# REQUIREMENT
The material beneath this line should be printed exactly, with its pictures omitted.

# PROVIDED ENTRIES

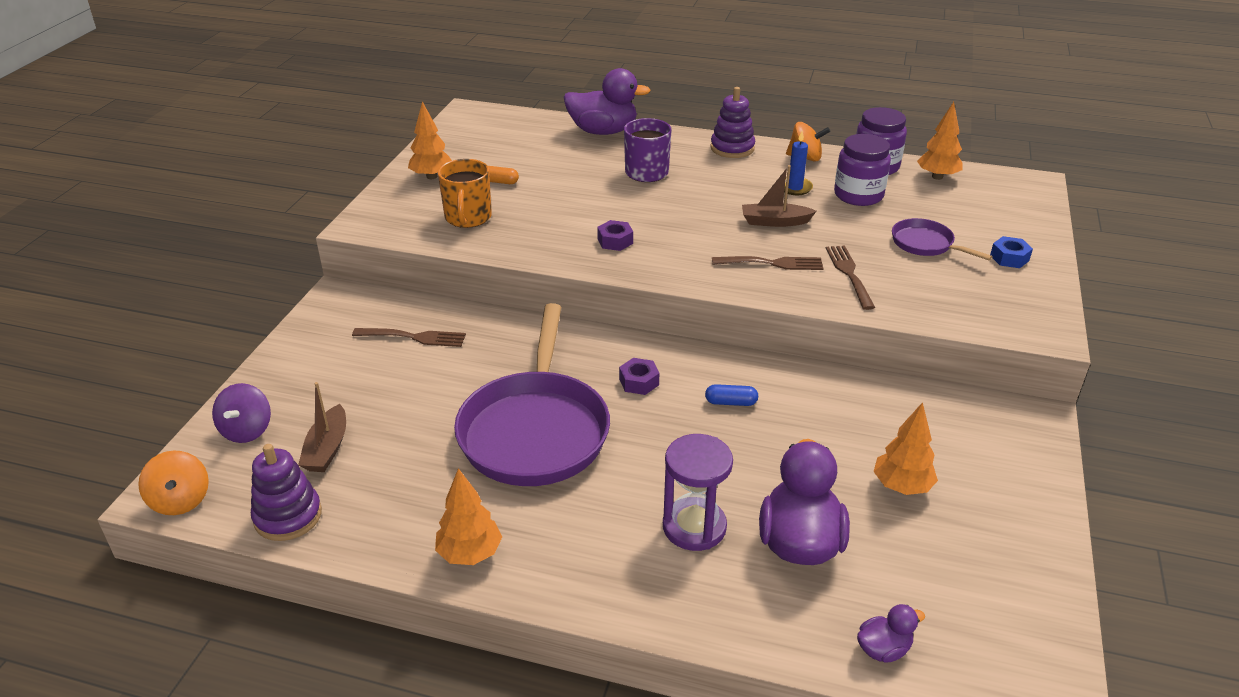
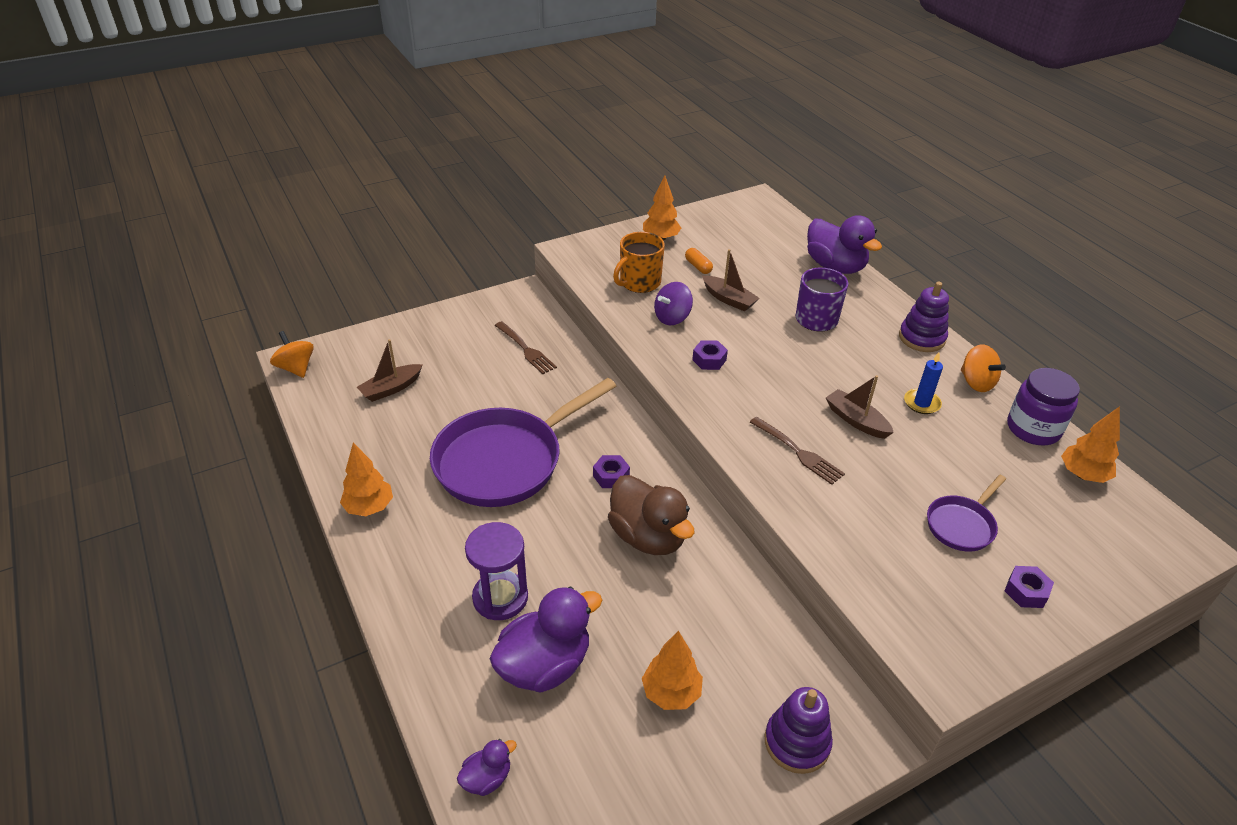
camera: 45 degrees right, 5 degrees up
(180, 500) = (296, 368): orange spinning top -> orange spinning top turned 120 degrees clockwise
(247, 430) = (372, 349): purple spinning top -> purple spinning top (672, 318)
(288, 516) = (324, 414): purple stacking toy -> purple stacking toy (797, 742)
(561, 192) = (729, 299): none -> brown boat
(731, 402) = (648, 537): blue capsule -> brown duck
(849, 274) = (848, 503): brown fork -> none
(858, 195) = (971, 444): purple jar -> none
(883, 649) = (487, 778): purple duck -> purple duck turned 60 degrees counterclockwise
(925, 244) = (962, 525): purple pan -> purple pan turned 135 degrees counterclockwise
(1009, 258) = (1026, 591): blue nut -> purple nut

# SOLUTION TO THE PROBLEM
camera: 45 degrees right, 5 degrees up
(180, 500) = (296, 368): orange spinning top -> orange spinning top turned 120 degrees clockwise
(247, 430) = (372, 349): purple spinning top -> purple spinning top (672, 318)
(288, 516) = (324, 414): purple stacking toy -> purple stacking toy (797, 742)
(561, 192) = (729, 299): none -> brown boat
(731, 402) = (648, 537): blue capsule -> brown duck
(849, 274) = (848, 503): brown fork -> none
(858, 195) = (971, 444): purple jar -> none
(883, 649) = (487, 778): purple duck -> purple duck turned 60 degrees counterclockwise
(925, 244) = (962, 525): purple pan -> purple pan turned 135 degrees counterclockwise
(1009, 258) = (1026, 591): blue nut -> purple nut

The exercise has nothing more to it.